» What is needed
Locate the word "trapezoid" in the entries below, then gather every line that holds it.

==== Material for the task ====

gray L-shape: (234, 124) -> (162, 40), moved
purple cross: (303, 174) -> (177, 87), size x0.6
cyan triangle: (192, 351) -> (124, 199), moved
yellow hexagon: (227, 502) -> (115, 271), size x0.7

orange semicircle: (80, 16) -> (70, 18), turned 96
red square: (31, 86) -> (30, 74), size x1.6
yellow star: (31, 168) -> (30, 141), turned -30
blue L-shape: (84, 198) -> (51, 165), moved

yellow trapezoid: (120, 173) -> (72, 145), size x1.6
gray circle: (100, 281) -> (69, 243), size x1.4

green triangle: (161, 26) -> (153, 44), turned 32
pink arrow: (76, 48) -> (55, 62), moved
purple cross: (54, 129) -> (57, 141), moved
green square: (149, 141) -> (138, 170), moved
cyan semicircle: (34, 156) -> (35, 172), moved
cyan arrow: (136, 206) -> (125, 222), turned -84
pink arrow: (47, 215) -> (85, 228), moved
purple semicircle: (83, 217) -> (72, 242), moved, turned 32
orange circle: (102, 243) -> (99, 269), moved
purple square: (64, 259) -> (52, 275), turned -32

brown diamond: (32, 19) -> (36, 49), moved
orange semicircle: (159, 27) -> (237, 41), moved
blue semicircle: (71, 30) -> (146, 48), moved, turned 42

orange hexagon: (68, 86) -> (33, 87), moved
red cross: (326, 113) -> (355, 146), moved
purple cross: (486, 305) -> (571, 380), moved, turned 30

====
==== Material for the task ====

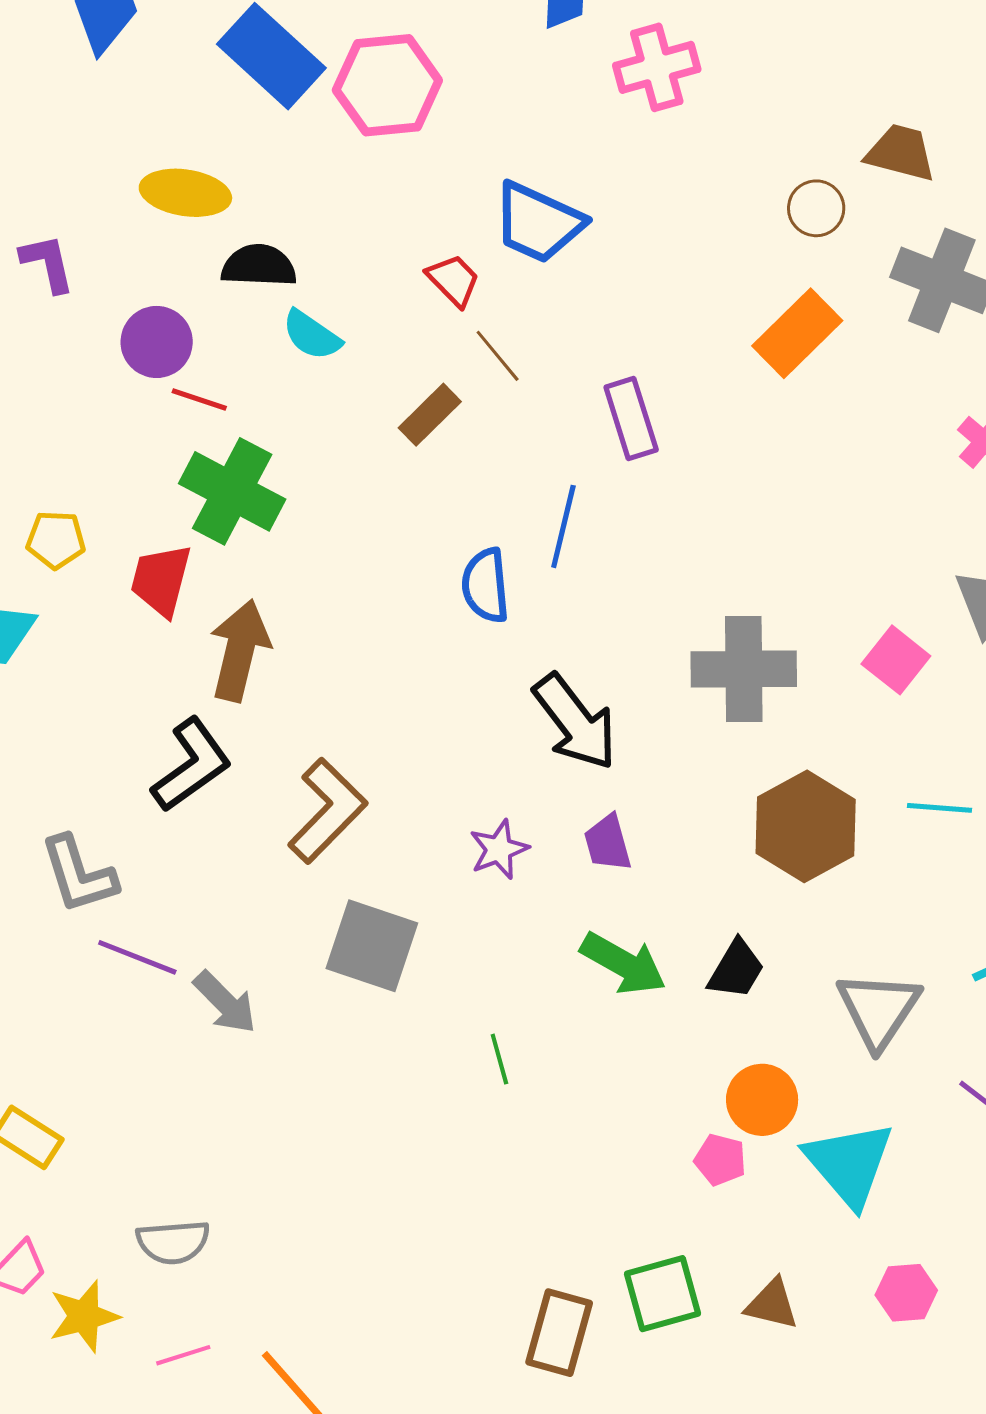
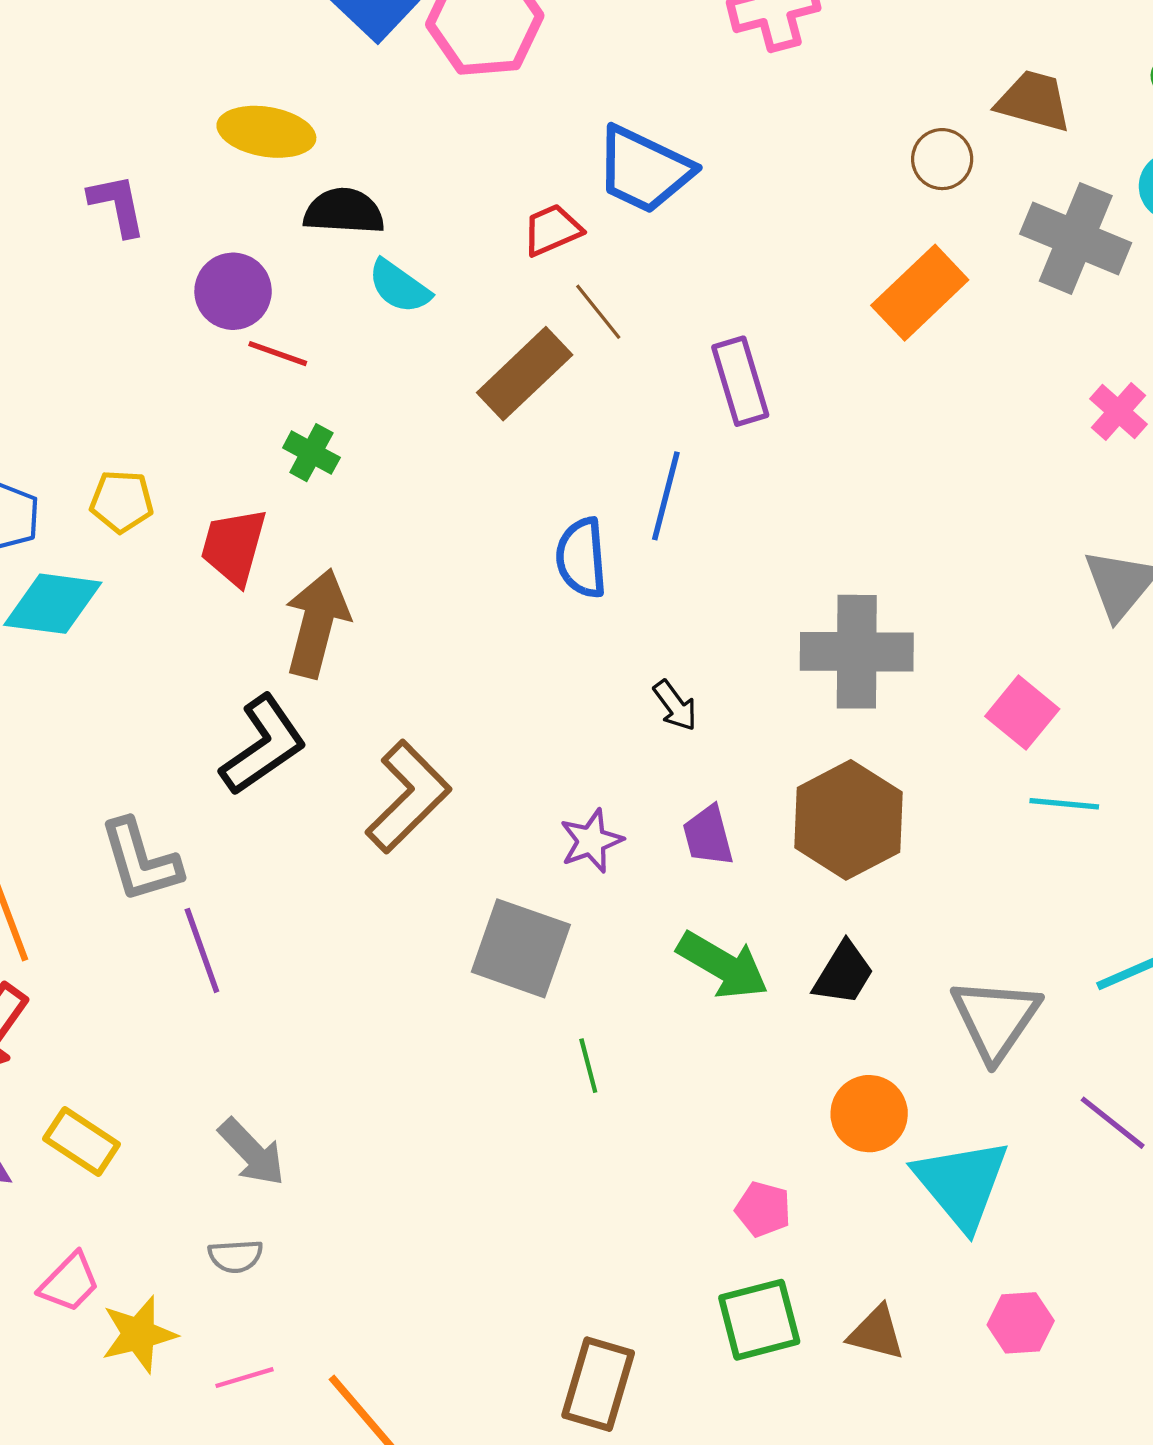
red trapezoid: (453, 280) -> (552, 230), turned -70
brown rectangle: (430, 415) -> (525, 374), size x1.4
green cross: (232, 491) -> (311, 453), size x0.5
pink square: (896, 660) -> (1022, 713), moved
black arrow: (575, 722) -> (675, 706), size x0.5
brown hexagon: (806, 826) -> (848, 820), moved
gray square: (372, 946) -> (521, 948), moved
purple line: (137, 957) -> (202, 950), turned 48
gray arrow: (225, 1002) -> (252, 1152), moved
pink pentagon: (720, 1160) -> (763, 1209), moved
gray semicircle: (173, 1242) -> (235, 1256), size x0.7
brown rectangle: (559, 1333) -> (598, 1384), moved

====

» Answer box
yellow trapezoid: (120, 173) -> (72, 145), size x1.6
red trapezoid: (453, 280) -> (552, 230), turned -70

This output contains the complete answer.